*ASSIGNMENT*:
Please return every line from the entries that has the string "degrees" in it.

*RECORD SET*:

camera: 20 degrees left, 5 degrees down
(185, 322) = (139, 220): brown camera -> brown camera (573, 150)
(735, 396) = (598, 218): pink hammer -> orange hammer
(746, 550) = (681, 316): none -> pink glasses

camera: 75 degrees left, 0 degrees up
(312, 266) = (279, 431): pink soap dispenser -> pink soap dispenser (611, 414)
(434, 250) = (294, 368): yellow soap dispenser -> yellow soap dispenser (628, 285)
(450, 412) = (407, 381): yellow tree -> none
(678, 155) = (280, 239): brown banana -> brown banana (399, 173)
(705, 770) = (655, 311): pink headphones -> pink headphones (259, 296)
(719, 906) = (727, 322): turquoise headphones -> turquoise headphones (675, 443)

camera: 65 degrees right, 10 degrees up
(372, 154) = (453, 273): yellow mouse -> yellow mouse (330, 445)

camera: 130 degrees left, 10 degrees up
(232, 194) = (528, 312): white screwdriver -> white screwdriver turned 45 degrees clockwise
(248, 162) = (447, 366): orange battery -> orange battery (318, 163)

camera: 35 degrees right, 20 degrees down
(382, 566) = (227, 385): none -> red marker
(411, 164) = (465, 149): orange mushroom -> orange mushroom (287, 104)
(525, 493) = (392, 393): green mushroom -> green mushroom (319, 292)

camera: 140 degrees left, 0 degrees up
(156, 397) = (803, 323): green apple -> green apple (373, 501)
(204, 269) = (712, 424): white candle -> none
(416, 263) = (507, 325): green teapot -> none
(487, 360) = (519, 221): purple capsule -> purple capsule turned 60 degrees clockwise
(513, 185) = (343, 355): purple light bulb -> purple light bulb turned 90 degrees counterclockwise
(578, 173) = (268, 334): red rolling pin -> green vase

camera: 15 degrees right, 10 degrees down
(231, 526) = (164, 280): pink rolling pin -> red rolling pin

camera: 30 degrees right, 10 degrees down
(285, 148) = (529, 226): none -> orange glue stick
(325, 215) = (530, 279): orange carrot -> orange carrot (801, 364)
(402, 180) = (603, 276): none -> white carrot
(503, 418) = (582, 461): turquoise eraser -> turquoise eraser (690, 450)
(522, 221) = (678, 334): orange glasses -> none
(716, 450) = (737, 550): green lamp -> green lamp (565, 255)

*OUTPUT FOR THIS TASK*:
camera: 20 degrees left, 5 degrees down
camera: 75 degrees left, 0 degrees up
camera: 65 degrees right, 10 degrees up
camera: 130 degrees left, 10 degrees up
(232, 194) = (528, 312): white screwdriver -> white screwdriver turned 45 degrees clockwise
camera: 35 degrees right, 20 degrees down
camera: 140 degrees left, 0 degrees up
(487, 360) = (519, 221): purple capsule -> purple capsule turned 60 degrees clockwise
(513, 185) = (343, 355): purple light bulb -> purple light bulb turned 90 degrees counterclockwise
camera: 15 degrees right, 10 degrees down
camera: 30 degrees right, 10 degrees down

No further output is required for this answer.